What needs to be done:
Repeat the records below exactly, line for line.

Stored data:

-----

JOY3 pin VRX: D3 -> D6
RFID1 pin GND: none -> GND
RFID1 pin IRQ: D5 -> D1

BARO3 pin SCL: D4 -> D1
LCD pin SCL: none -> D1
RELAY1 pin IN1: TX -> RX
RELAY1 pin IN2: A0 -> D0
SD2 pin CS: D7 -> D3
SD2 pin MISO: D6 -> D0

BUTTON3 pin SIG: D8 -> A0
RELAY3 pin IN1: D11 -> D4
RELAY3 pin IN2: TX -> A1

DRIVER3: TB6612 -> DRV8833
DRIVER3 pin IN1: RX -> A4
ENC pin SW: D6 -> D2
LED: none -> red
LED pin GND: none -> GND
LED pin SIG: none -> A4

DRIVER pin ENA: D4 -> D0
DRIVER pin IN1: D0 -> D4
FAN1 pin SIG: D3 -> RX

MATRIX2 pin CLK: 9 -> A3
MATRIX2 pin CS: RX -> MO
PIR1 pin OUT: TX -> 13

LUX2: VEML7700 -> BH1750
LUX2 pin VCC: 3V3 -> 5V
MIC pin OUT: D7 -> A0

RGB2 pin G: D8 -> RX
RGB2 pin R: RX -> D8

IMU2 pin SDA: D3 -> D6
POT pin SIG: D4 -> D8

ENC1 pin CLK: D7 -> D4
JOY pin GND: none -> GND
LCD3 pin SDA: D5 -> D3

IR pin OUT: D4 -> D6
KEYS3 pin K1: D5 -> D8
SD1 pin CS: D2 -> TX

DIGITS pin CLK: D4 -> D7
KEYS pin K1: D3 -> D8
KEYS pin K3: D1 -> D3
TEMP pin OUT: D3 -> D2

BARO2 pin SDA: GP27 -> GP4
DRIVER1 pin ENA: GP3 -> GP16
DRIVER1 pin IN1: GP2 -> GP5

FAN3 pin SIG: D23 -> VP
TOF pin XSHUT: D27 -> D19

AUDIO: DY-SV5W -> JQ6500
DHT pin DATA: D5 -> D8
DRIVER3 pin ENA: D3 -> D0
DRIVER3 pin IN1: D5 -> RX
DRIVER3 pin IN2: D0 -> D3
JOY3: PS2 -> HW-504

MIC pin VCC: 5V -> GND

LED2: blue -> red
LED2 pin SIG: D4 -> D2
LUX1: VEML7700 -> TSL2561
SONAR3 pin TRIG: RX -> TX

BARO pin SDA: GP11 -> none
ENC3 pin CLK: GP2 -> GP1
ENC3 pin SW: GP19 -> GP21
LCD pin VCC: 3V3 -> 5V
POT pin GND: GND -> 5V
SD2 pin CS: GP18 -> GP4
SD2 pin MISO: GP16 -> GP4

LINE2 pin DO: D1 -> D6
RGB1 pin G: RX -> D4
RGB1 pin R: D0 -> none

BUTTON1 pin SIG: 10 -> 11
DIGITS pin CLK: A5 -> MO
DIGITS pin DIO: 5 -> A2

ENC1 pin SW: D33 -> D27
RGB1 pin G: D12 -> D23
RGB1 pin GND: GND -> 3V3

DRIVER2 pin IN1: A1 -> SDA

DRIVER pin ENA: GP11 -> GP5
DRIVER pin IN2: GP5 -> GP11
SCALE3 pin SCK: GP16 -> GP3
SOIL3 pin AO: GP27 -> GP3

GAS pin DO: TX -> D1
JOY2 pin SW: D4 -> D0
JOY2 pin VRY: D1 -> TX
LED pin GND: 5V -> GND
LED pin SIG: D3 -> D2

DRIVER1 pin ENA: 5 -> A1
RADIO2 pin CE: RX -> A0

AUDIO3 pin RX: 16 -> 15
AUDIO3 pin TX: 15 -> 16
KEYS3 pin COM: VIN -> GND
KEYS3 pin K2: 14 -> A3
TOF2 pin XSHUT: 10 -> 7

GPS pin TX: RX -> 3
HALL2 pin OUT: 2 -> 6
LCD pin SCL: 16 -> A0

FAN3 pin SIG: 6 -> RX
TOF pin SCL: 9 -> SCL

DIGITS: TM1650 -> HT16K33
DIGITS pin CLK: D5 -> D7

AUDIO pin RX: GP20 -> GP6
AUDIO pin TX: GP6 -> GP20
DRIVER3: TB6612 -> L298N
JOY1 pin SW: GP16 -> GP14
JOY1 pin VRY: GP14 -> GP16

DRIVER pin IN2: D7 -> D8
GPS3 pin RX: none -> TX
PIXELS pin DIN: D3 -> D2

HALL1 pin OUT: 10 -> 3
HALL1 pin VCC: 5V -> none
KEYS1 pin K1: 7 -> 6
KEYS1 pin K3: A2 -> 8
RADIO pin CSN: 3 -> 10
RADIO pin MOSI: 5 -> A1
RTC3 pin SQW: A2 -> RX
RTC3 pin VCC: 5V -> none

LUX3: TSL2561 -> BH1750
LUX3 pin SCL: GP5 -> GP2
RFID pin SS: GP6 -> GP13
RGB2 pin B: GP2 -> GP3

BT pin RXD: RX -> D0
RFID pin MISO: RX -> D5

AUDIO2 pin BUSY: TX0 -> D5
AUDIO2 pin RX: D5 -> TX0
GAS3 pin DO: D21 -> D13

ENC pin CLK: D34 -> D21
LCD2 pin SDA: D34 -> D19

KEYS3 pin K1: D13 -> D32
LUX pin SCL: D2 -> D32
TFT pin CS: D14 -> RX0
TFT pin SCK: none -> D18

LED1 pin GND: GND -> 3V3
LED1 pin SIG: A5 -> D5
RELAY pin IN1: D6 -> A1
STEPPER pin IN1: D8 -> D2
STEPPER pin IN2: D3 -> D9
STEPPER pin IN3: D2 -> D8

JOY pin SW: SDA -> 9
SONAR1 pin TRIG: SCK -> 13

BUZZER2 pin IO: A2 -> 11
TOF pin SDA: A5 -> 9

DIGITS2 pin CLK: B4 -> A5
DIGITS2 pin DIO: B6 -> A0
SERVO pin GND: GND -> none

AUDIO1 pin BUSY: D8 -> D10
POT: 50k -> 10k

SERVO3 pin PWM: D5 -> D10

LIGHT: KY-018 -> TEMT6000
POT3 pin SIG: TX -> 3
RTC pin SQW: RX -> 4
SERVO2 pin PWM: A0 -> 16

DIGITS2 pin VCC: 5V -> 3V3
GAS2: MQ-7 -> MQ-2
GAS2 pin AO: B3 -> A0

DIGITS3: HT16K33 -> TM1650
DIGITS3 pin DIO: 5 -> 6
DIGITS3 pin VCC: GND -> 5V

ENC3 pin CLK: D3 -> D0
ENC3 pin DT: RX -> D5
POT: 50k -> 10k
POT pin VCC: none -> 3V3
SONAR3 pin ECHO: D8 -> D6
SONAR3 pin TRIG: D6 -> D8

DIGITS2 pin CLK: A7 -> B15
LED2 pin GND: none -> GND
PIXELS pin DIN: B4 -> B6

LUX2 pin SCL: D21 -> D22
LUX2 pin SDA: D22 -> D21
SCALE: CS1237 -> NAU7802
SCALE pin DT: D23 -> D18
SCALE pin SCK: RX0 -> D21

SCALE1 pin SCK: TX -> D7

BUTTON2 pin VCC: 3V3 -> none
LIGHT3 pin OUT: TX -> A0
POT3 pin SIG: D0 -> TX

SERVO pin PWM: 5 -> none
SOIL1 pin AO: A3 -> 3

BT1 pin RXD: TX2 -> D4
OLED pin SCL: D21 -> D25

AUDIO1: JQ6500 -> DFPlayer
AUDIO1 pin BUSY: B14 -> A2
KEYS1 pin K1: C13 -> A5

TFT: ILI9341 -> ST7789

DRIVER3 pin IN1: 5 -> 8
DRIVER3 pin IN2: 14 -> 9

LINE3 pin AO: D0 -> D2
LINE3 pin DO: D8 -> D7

-----

Written response:
JOY3 pin VRX: D3 -> D6
RFID1 pin GND: none -> GND
RFID1 pin IRQ: D5 -> D1

BARO3 pin SCL: D4 -> D1
LCD pin SCL: none -> D1
RELAY1 pin IN1: TX -> RX
RELAY1 pin IN2: A0 -> D0
SD2 pin CS: D7 -> D3
SD2 pin MISO: D6 -> D0

BUTTON3 pin SIG: D8 -> A0
RELAY3 pin IN1: D11 -> D4
RELAY3 pin IN2: TX -> A1

DRIVER3: TB6612 -> DRV8833
DRIVER3 pin IN1: RX -> A4
ENC pin SW: D6 -> D2
LED: none -> red
LED pin GND: none -> GND
LED pin SIG: none -> A4

DRIVER pin ENA: D4 -> D0
DRIVER pin IN1: D0 -> D4
FAN1 pin SIG: D3 -> RX

MATRIX2 pin CLK: 9 -> A3
MATRIX2 pin CS: RX -> MO
PIR1 pin OUT: TX -> 13

LUX2: VEML7700 -> BH1750
LUX2 pin VCC: 3V3 -> 5V
MIC pin OUT: D7 -> A0

RGB2 pin G: D8 -> RX
RGB2 pin R: RX -> D8

IMU2 pin SDA: D3 -> D6
POT pin SIG: D4 -> D8

ENC1 pin CLK: D7 -> D4
JOY pin GND: none -> GND
LCD3 pin SDA: D5 -> D3

IR pin OUT: D4 -> D6
KEYS3 pin K1: D5 -> D8
SD1 pin CS: D2 -> TX

DIGITS pin CLK: D4 -> D7
KEYS pin K1: D3 -> D8
KEYS pin K3: D1 -> D3
TEMP pin OUT: D3 -> D2

BARO2 pin SDA: GP27 -> GP4
DRIVER1 pin ENA: GP3 -> GP16
DRIVER1 pin IN1: GP2 -> GP5

FAN3 pin SIG: D23 -> VP
TOF pin XSHUT: D27 -> D19

AUDIO: DY-SV5W -> JQ6500
DHT pin DATA: D5 -> D8
DRIVER3 pin ENA: D3 -> D0
DRIVER3 pin IN1: D5 -> RX
DRIVER3 pin IN2: D0 -> D3
JOY3: PS2 -> HW-504

MIC pin VCC: 5V -> GND

LED2: blue -> red
LED2 pin SIG: D4 -> D2
LUX1: VEML7700 -> TSL2561
SONAR3 pin TRIG: RX -> TX

BARO pin SDA: GP11 -> none
ENC3 pin CLK: GP2 -> GP1
ENC3 pin SW: GP19 -> GP21
LCD pin VCC: 3V3 -> 5V
POT pin GND: GND -> 5V
SD2 pin CS: GP18 -> GP4
SD2 pin MISO: GP16 -> GP4

LINE2 pin DO: D1 -> D6
RGB1 pin G: RX -> D4
RGB1 pin R: D0 -> none

BUTTON1 pin SIG: 10 -> 11
DIGITS pin CLK: A5 -> MO
DIGITS pin DIO: 5 -> A2

ENC1 pin SW: D33 -> D27
RGB1 pin G: D12 -> D23
RGB1 pin GND: GND -> 3V3

DRIVER2 pin IN1: A1 -> SDA

DRIVER pin ENA: GP11 -> GP5
DRIVER pin IN2: GP5 -> GP11
SCALE3 pin SCK: GP16 -> GP3
SOIL3 pin AO: GP27 -> GP3

GAS pin DO: TX -> D1
JOY2 pin SW: D4 -> D0
JOY2 pin VRY: D1 -> TX
LED pin GND: 5V -> GND
LED pin SIG: D3 -> D2

DRIVER1 pin ENA: 5 -> A1
RADIO2 pin CE: RX -> A0

AUDIO3 pin RX: 16 -> 15
AUDIO3 pin TX: 15 -> 16
KEYS3 pin COM: VIN -> GND
KEYS3 pin K2: 14 -> A3
TOF2 pin XSHUT: 10 -> 7

GPS pin TX: RX -> 3
HALL2 pin OUT: 2 -> 6
LCD pin SCL: 16 -> A0

FAN3 pin SIG: 6 -> RX
TOF pin SCL: 9 -> SCL

DIGITS: TM1650 -> HT16K33
DIGITS pin CLK: D5 -> D7

AUDIO pin RX: GP20 -> GP6
AUDIO pin TX: GP6 -> GP20
DRIVER3: TB6612 -> L298N
JOY1 pin SW: GP16 -> GP14
JOY1 pin VRY: GP14 -> GP16

DRIVER pin IN2: D7 -> D8
GPS3 pin RX: none -> TX
PIXELS pin DIN: D3 -> D2

HALL1 pin OUT: 10 -> 3
HALL1 pin VCC: 5V -> none
KEYS1 pin K1: 7 -> 6
KEYS1 pin K3: A2 -> 8
RADIO pin CSN: 3 -> 10
RADIO pin MOSI: 5 -> A1
RTC3 pin SQW: A2 -> RX
RTC3 pin VCC: 5V -> none

LUX3: TSL2561 -> BH1750
LUX3 pin SCL: GP5 -> GP2
RFID pin SS: GP6 -> GP13
RGB2 pin B: GP2 -> GP3

BT pin RXD: RX -> D0
RFID pin MISO: RX -> D5

AUDIO2 pin BUSY: TX0 -> D5
AUDIO2 pin RX: D5 -> TX0
GAS3 pin DO: D21 -> D13

ENC pin CLK: D34 -> D21
LCD2 pin SDA: D34 -> D19

KEYS3 pin K1: D13 -> D32
LUX pin SCL: D2 -> D32
TFT pin CS: D14 -> RX0
TFT pin SCK: none -> D18

LED1 pin GND: GND -> 3V3
LED1 pin SIG: A5 -> D5
RELAY pin IN1: D6 -> A1
STEPPER pin IN1: D8 -> D2
STEPPER pin IN2: D3 -> D9
STEPPER pin IN3: D2 -> D8

JOY pin SW: SDA -> 9
SONAR1 pin TRIG: SCK -> 13

BUZZER2 pin IO: A2 -> 11
TOF pin SDA: A5 -> 9

DIGITS2 pin CLK: B4 -> A5
DIGITS2 pin DIO: B6 -> A0
SERVO pin GND: GND -> none

AUDIO1 pin BUSY: D8 -> D10
POT: 50k -> 10k

SERVO3 pin PWM: D5 -> D10

LIGHT: KY-018 -> TEMT6000
POT3 pin SIG: TX -> 3
RTC pin SQW: RX -> 4
SERVO2 pin PWM: A0 -> 16

DIGITS2 pin VCC: 5V -> 3V3
GAS2: MQ-7 -> MQ-2
GAS2 pin AO: B3 -> A0

DIGITS3: HT16K33 -> TM1650
DIGITS3 pin DIO: 5 -> 6
DIGITS3 pin VCC: GND -> 5V

ENC3 pin CLK: D3 -> D0
ENC3 pin DT: RX -> D5
POT: 50k -> 10k
POT pin VCC: none -> 3V3
SONAR3 pin ECHO: D8 -> D6
SONAR3 pin TRIG: D6 -> D8

DIGITS2 pin CLK: A7 -> B15
LED2 pin GND: none -> GND
PIXELS pin DIN: B4 -> B6

LUX2 pin SCL: D21 -> D22
LUX2 pin SDA: D22 -> D21
SCALE: CS1237 -> NAU7802
SCALE pin DT: D23 -> D18
SCALE pin SCK: RX0 -> D21

SCALE1 pin SCK: TX -> D7

BUTTON2 pin VCC: 3V3 -> none
LIGHT3 pin OUT: TX -> A0
POT3 pin SIG: D0 -> TX

SERVO pin PWM: 5 -> none
SOIL1 pin AO: A3 -> 3

BT1 pin RXD: TX2 -> D4
OLED pin SCL: D21 -> D25

AUDIO1: JQ6500 -> DFPlayer
AUDIO1 pin BUSY: B14 -> A2
KEYS1 pin K1: C13 -> A5

TFT: ILI9341 -> ST7789

DRIVER3 pin IN1: 5 -> 8
DRIVER3 pin IN2: 14 -> 9

LINE3 pin AO: D0 -> D2
LINE3 pin DO: D8 -> D7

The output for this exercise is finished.